====== Source data ======

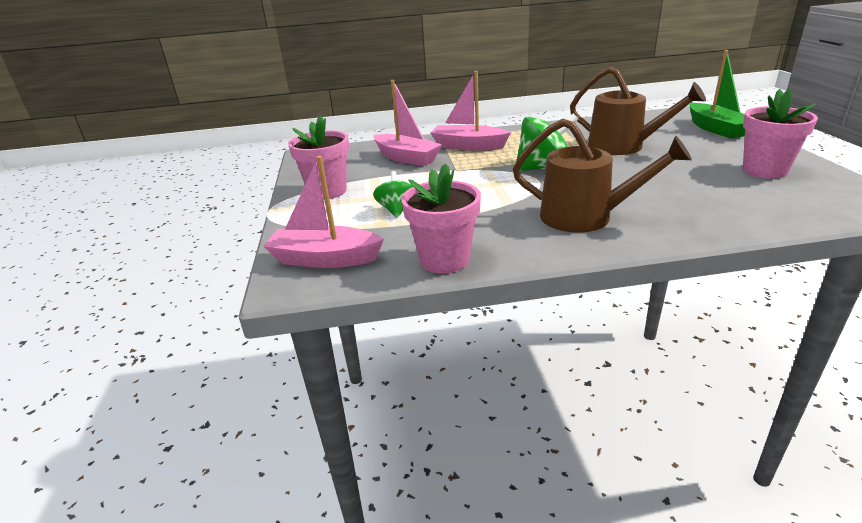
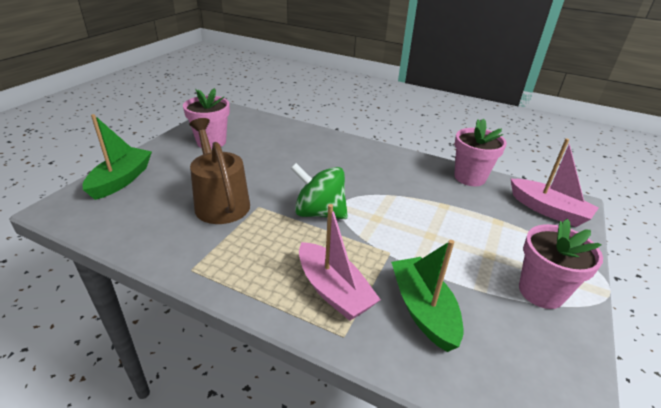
camera: 150 degrees left, 5 degrees up
green spinning top [373,171,413,218] -> none
pink boat [374,80,442,166] -> green boat [391,240,463,352]
brown watering can [513,119,692,233] -> none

======

§ **Exercise details**:
Check the data for the word "none" and pull out the lines that have it.

§ **Answer below**:
green spinning top [373,171,413,218] -> none
brown watering can [513,119,692,233] -> none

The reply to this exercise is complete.